• [Problem requirements]: Among the entries below, the lines from the one with "DRIVER1 pin ENA: D7 -> RX" up to and including the one with "LIGHT: TEMT6000 -> LM393" are to be restated exactly, without pictures.
___ Material for this task ___
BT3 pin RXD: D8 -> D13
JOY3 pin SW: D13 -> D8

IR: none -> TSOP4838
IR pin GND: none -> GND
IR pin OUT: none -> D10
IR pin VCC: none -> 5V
___
___ Material for this task ___
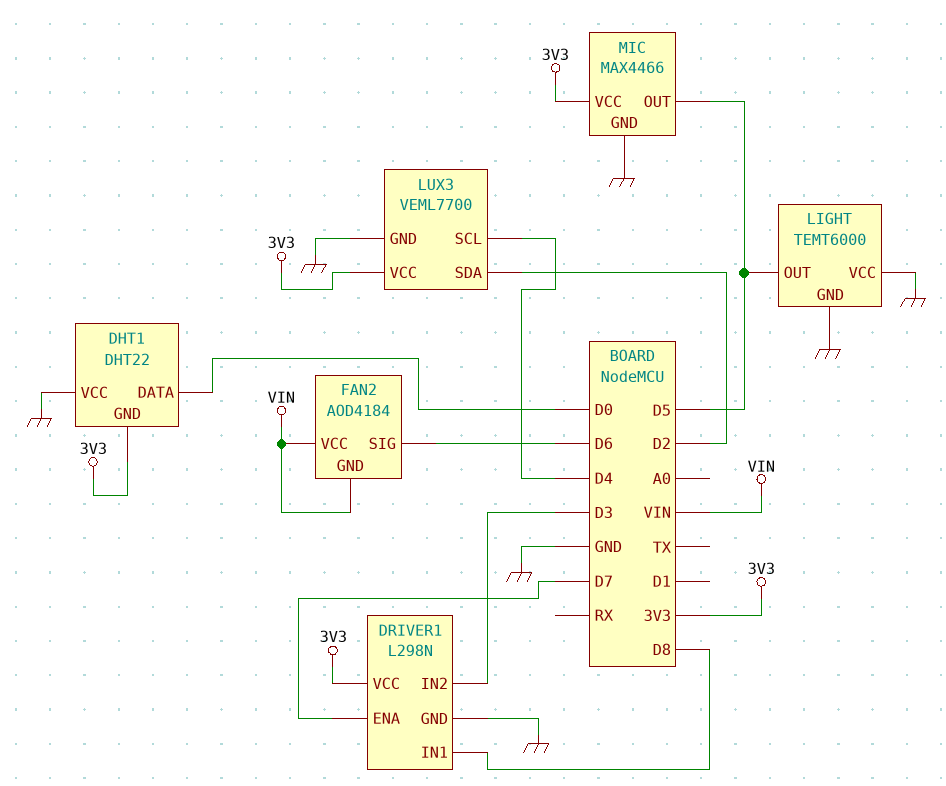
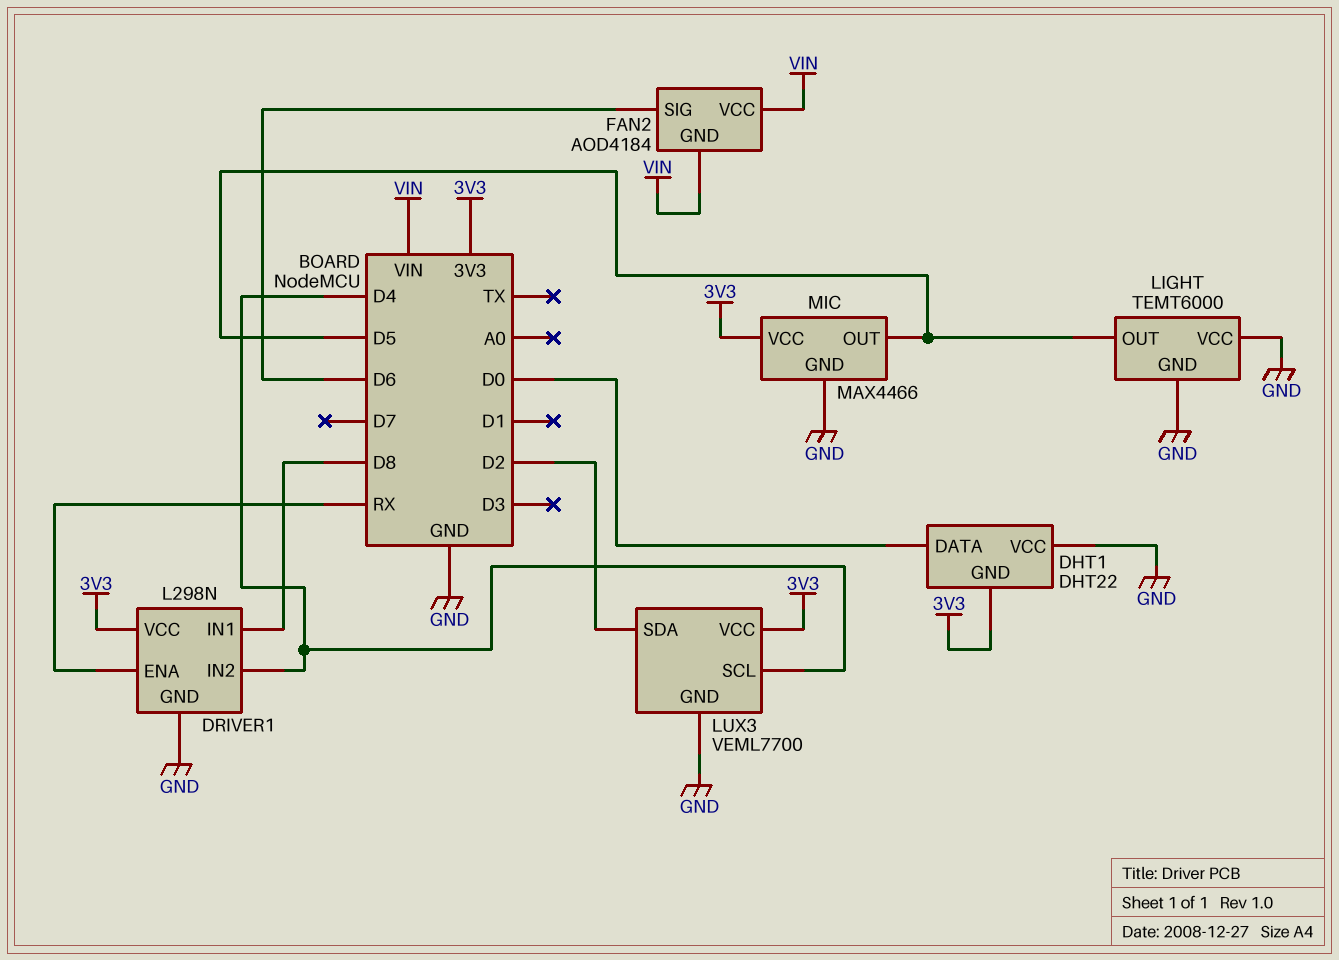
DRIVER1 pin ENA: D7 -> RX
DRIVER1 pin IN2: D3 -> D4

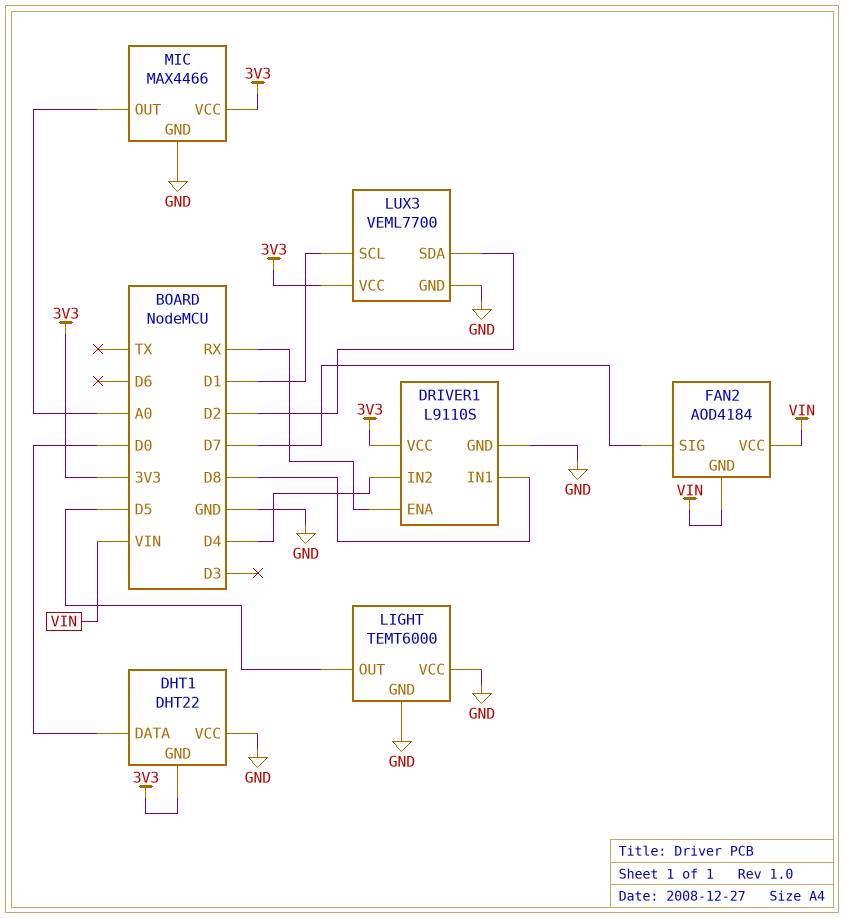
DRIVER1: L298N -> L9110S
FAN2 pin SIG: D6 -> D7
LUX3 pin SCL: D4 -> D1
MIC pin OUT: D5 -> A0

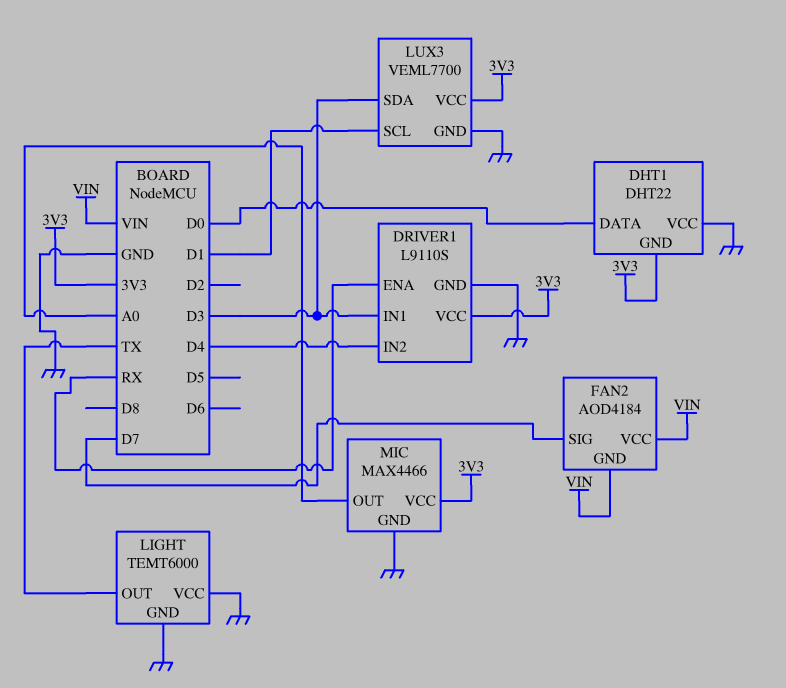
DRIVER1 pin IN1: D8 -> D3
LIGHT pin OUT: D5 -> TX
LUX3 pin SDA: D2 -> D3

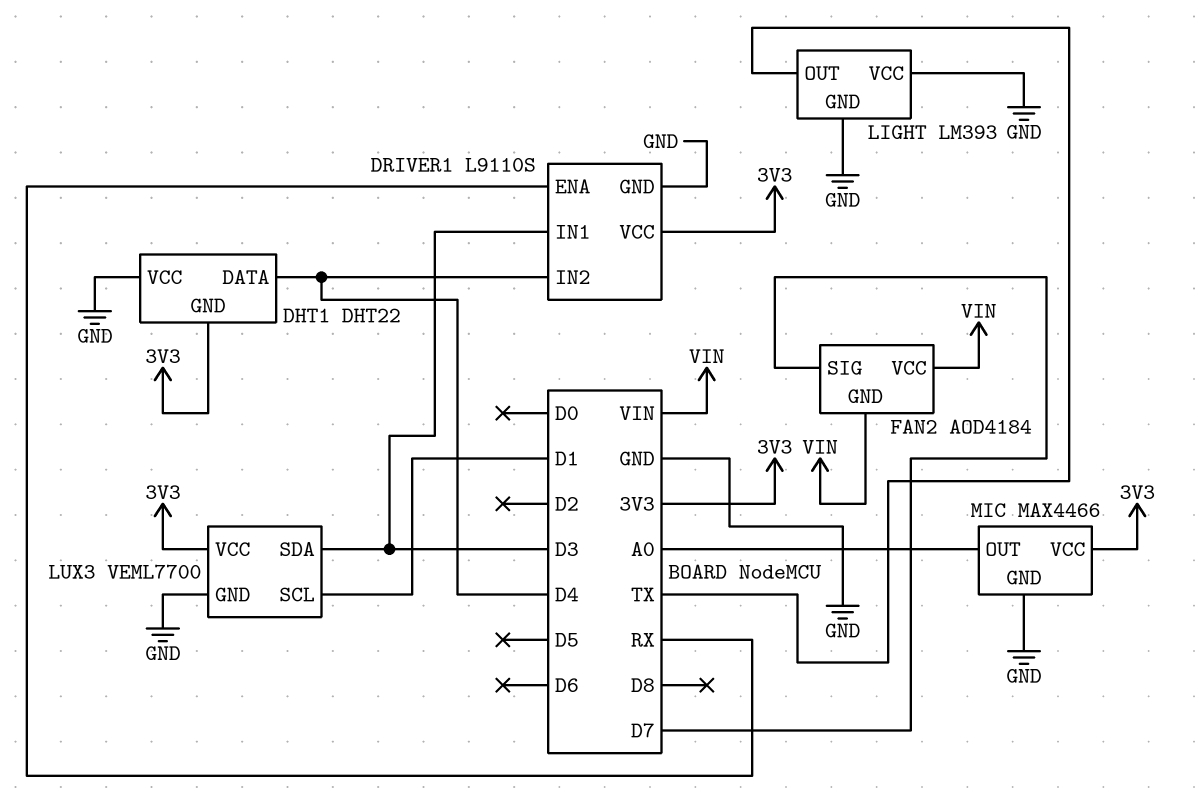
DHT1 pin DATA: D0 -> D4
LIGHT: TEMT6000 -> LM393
___
• [Your solution]:
DRIVER1 pin ENA: D7 -> RX
DRIVER1 pin IN2: D3 -> D4

DRIVER1: L298N -> L9110S
FAN2 pin SIG: D6 -> D7
LUX3 pin SCL: D4 -> D1
MIC pin OUT: D5 -> A0

DRIVER1 pin IN1: D8 -> D3
LIGHT pin OUT: D5 -> TX
LUX3 pin SDA: D2 -> D3

DHT1 pin DATA: D0 -> D4
LIGHT: TEMT6000 -> LM393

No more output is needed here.